Which of the lines below mention the word "none"? Pull each one out.
#####
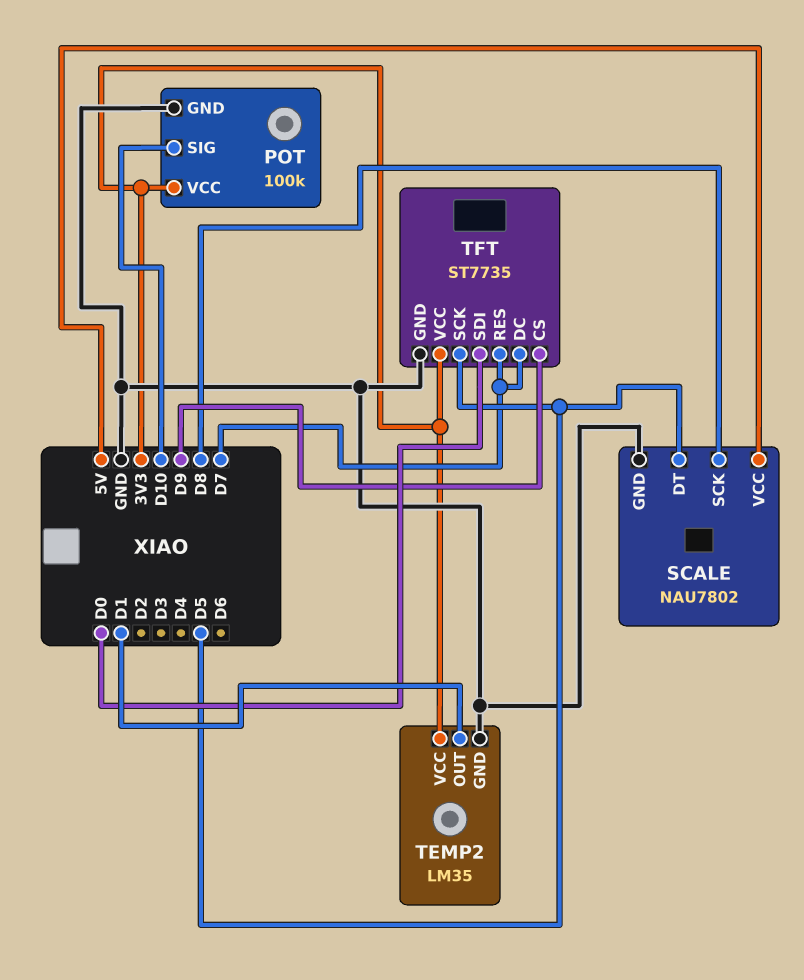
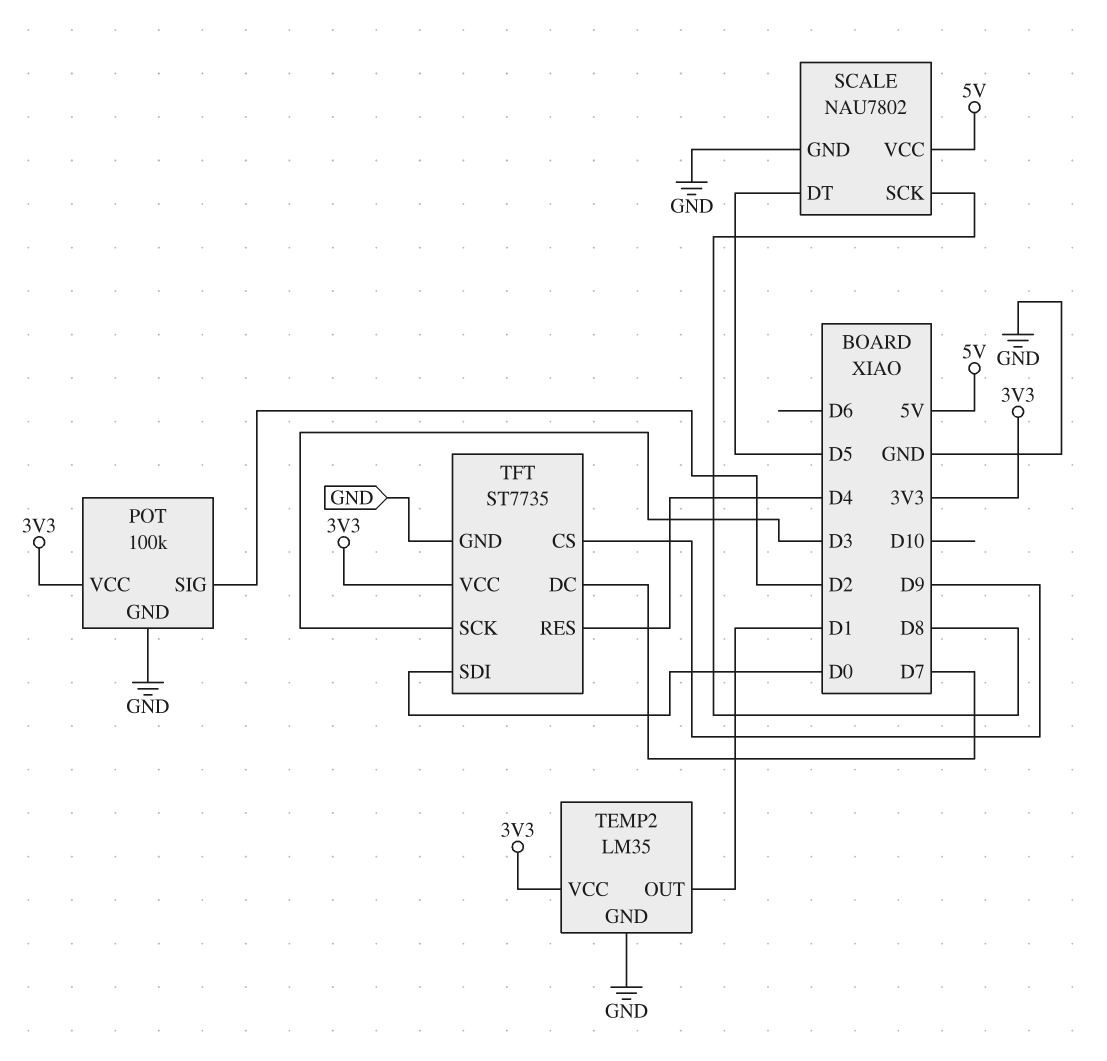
POT pin SIG: D10 -> D2
TFT pin RES: D7 -> D4
TFT pin SCK: D5 -> D3

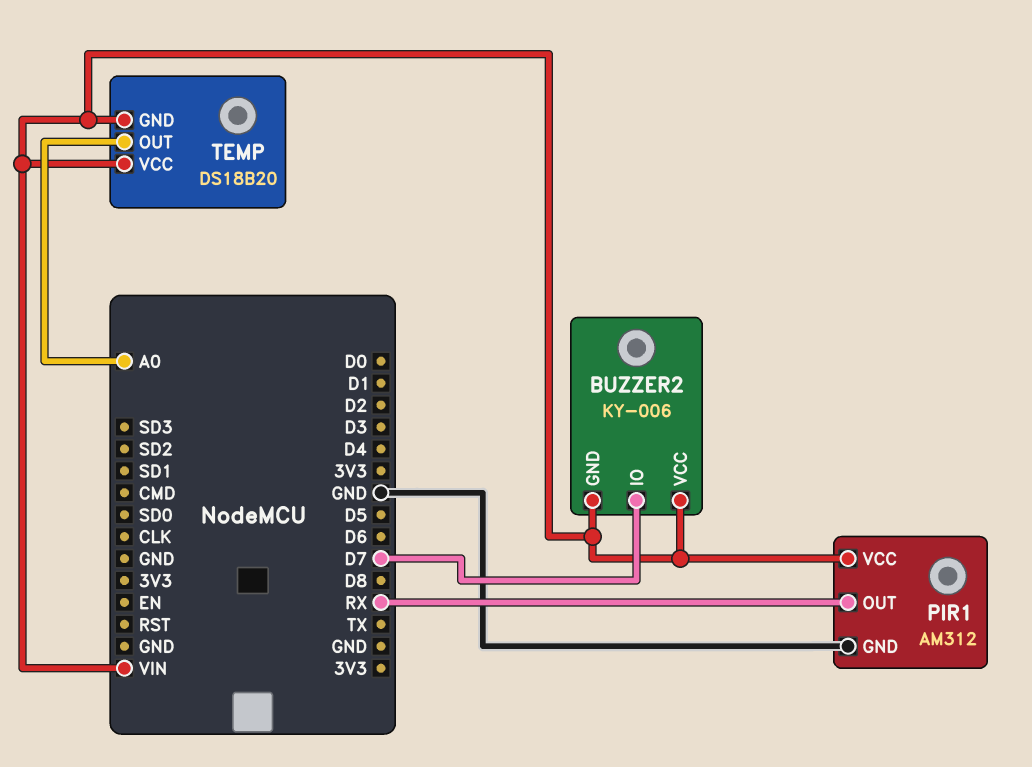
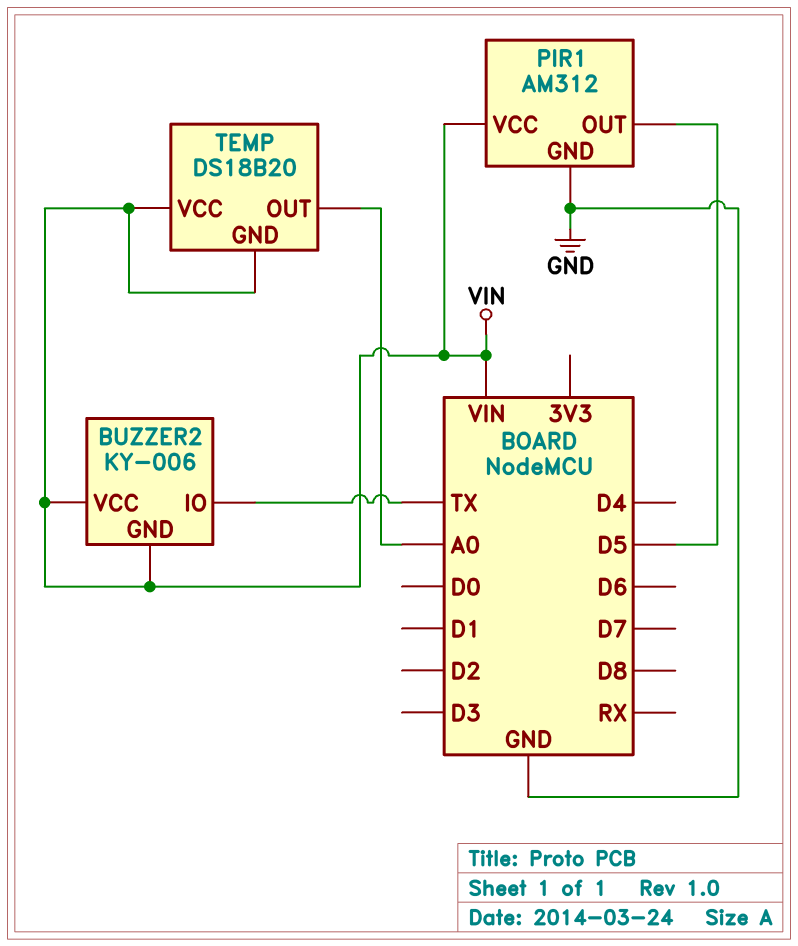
BUZZER2 pin IO: D7 -> TX
PIR1 pin OUT: RX -> D5

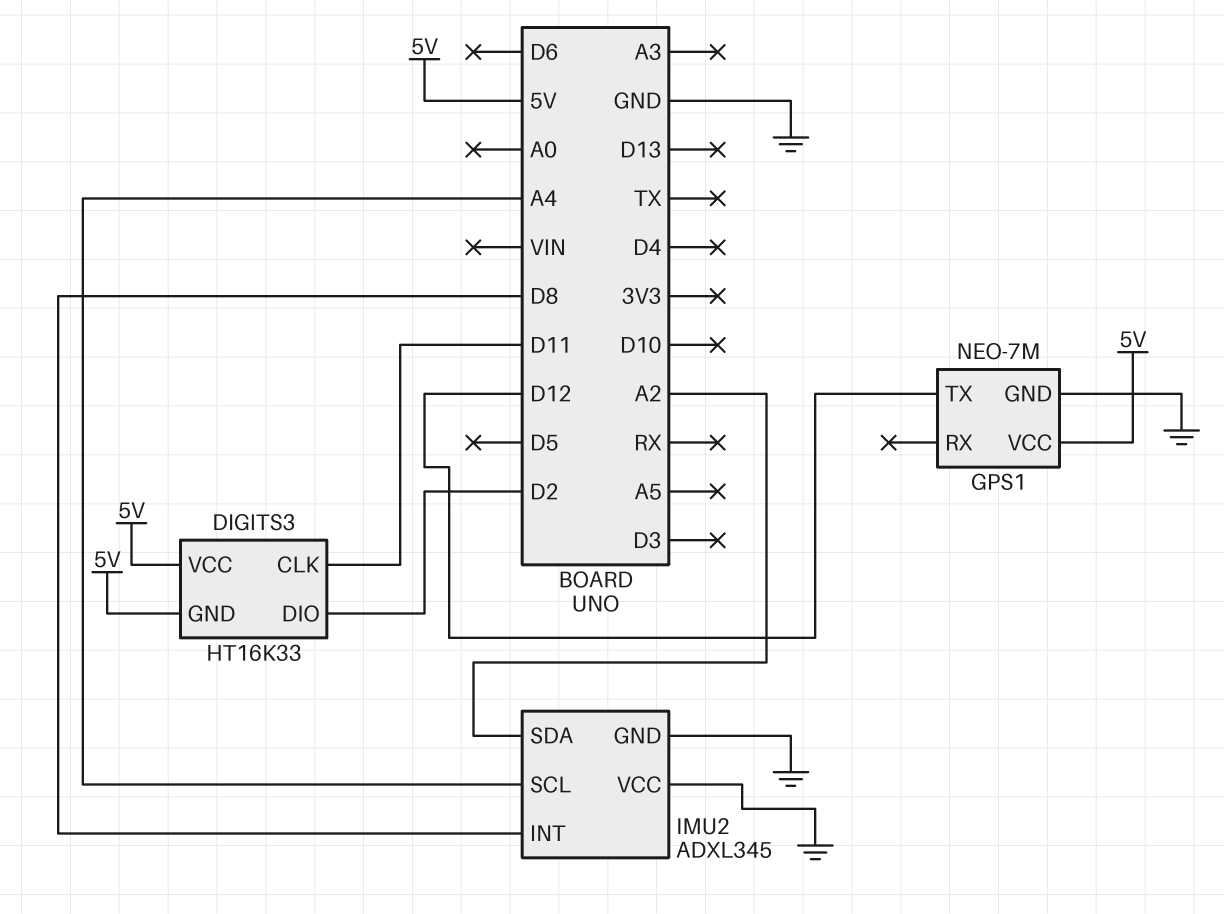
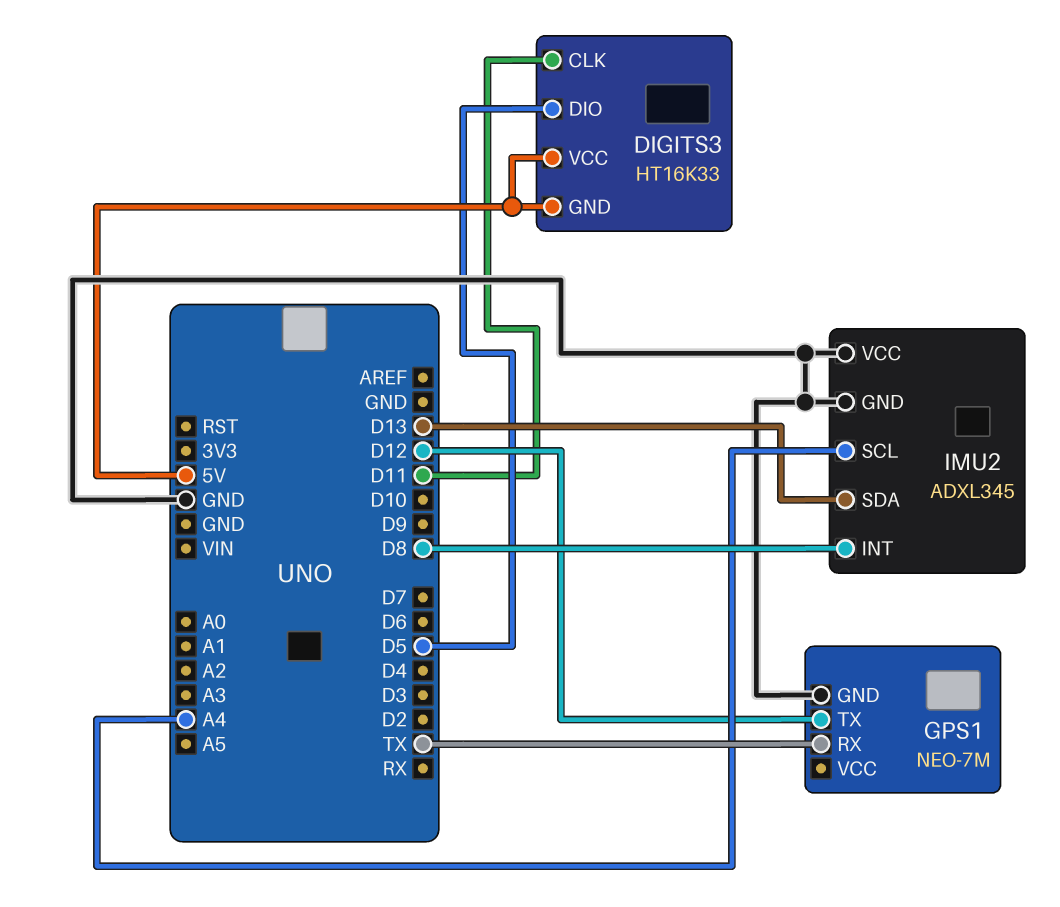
DIGITS3 pin DIO: D2 -> D5
GPS1 pin RX: none -> TX
GPS1 pin VCC: 5V -> none
IMU2 pin SDA: A2 -> D13

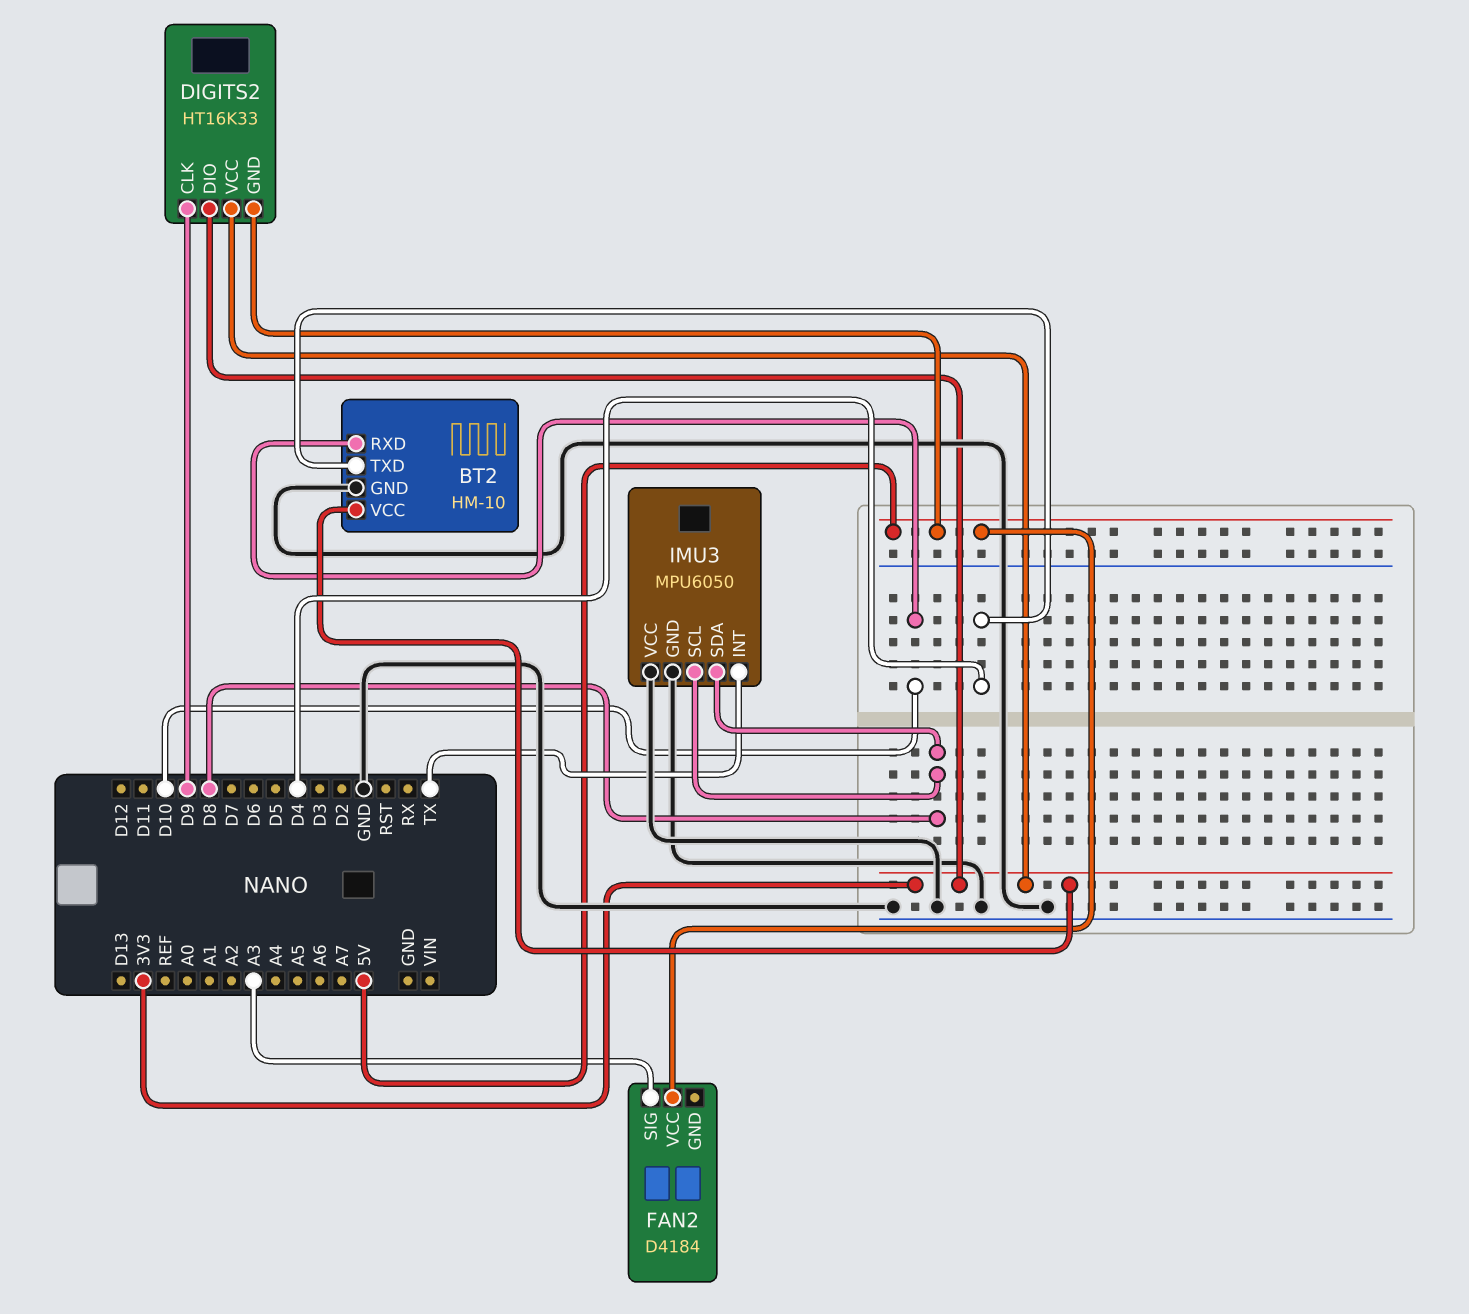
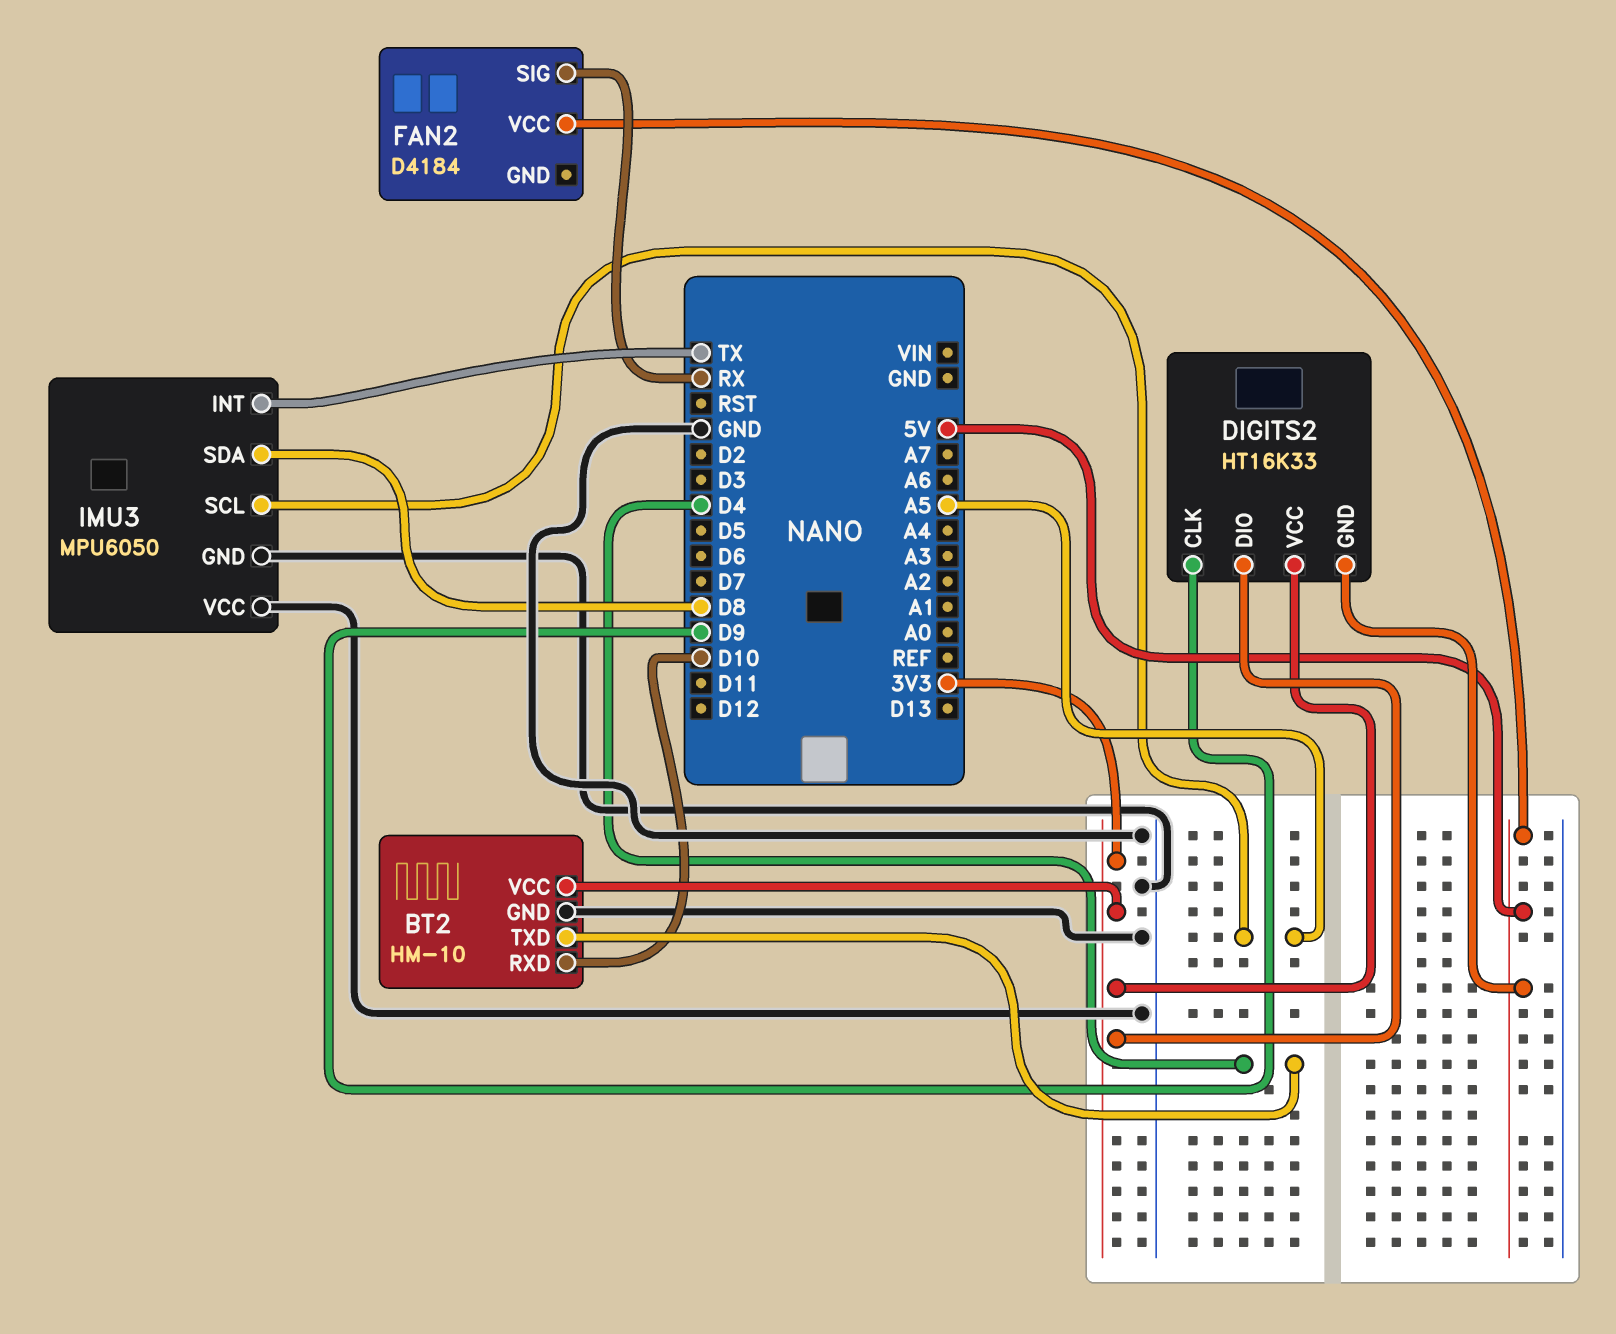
FAN2 pin SIG: A3 -> RX
IMU3 pin SCL: D8 -> A5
#####
Answer to this task.
GPS1 pin RX: none -> TX
GPS1 pin VCC: 5V -> none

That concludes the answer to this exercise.